• _Instrucciones_: Extrae sin cambios todo lo que va desde el comienzo de los datos hasta la línea que contiene "(B) Farther", incluidas ambas.

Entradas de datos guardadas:

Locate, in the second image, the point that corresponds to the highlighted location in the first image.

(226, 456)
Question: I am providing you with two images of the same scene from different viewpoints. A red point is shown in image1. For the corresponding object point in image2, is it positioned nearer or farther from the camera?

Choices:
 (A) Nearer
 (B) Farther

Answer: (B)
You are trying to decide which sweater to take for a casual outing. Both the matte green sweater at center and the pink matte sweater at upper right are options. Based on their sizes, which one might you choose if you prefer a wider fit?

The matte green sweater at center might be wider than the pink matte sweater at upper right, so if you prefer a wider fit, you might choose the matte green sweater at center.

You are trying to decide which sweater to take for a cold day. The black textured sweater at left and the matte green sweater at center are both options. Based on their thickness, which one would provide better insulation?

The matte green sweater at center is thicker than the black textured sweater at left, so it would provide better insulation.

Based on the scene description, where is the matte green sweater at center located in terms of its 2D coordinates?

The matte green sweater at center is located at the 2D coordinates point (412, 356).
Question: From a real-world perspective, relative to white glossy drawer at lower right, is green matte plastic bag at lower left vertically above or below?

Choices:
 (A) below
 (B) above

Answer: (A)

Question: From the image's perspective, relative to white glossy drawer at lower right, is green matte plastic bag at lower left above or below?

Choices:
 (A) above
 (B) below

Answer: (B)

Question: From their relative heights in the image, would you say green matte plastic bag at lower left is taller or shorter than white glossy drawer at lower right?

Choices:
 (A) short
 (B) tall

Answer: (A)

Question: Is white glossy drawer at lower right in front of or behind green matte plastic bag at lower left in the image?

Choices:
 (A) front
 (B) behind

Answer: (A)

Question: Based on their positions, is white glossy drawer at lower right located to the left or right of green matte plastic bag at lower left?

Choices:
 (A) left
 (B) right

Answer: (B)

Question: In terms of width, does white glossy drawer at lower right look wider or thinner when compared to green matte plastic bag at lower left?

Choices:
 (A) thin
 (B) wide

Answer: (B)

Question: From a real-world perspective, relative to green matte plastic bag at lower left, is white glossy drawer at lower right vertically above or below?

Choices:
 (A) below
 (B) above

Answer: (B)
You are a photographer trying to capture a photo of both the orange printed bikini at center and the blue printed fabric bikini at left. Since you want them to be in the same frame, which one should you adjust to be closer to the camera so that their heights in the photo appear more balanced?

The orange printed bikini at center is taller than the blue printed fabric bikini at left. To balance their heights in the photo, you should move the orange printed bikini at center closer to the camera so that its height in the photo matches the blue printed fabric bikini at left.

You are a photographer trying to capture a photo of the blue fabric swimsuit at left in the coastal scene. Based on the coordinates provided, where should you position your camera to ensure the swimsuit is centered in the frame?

• _Resultado_:
Locate, in the second image, the point that corresponds to the highlighted location in the first image.

(226, 456)
Question: I am providing you with two images of the same scene from different viewpoints. A red point is shown in image1. For the corresponding object point in image2, is it positioned nearer or farther from the camera?

Choices:
 (A) Nearer
 (B) Farther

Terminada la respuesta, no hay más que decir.